**TASK GOAL:**
Within these records, how many lines hold "grey"? Give the number alone.

· · ·

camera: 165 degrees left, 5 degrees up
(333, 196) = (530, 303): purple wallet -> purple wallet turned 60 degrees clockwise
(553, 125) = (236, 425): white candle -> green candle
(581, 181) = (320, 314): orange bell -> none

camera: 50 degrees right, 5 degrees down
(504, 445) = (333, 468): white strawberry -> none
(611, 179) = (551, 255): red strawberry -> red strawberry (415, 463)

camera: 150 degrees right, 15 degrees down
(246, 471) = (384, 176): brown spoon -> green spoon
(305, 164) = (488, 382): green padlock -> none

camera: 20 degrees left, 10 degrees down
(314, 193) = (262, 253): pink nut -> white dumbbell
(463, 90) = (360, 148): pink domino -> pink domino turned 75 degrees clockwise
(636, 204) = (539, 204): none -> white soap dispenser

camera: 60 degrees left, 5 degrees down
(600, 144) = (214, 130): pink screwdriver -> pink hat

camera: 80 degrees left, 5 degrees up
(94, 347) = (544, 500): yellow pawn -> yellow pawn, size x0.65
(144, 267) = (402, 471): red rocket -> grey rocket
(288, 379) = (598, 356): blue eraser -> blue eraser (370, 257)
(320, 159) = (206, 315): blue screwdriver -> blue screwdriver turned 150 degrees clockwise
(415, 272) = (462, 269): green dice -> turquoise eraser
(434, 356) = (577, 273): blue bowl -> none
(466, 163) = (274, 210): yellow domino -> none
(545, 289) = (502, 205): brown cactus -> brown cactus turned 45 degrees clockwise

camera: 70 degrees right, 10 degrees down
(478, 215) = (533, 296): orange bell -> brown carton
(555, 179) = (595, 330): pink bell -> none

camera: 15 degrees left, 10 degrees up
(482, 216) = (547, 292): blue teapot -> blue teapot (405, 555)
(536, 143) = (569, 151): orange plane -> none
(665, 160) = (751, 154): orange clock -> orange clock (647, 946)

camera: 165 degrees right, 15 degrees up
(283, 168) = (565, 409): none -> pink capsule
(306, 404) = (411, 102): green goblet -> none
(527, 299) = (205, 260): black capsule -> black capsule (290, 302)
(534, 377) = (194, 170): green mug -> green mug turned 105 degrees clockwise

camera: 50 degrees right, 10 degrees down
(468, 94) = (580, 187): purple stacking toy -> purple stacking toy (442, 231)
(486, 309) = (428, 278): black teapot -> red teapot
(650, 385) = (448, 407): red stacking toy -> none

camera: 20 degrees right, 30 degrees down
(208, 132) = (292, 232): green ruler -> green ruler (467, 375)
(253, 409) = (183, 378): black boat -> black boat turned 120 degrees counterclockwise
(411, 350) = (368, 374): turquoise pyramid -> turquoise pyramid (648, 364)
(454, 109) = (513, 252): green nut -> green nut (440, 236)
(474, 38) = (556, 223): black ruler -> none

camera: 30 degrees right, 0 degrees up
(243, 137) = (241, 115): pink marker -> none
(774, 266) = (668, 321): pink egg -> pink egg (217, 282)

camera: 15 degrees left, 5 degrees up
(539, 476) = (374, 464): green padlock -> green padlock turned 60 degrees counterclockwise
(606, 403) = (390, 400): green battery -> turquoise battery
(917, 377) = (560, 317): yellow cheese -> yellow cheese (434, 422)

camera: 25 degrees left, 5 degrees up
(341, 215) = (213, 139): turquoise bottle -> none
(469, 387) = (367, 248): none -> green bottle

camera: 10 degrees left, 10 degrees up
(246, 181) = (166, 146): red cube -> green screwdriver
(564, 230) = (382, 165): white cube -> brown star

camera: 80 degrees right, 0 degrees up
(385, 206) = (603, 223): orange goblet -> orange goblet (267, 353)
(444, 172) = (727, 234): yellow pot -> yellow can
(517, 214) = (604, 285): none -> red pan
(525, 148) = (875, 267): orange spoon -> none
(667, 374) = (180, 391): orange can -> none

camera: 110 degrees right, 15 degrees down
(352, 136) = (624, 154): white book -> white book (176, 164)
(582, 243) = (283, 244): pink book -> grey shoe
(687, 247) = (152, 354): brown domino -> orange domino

· · ·

**FINAL ANSWER:**
2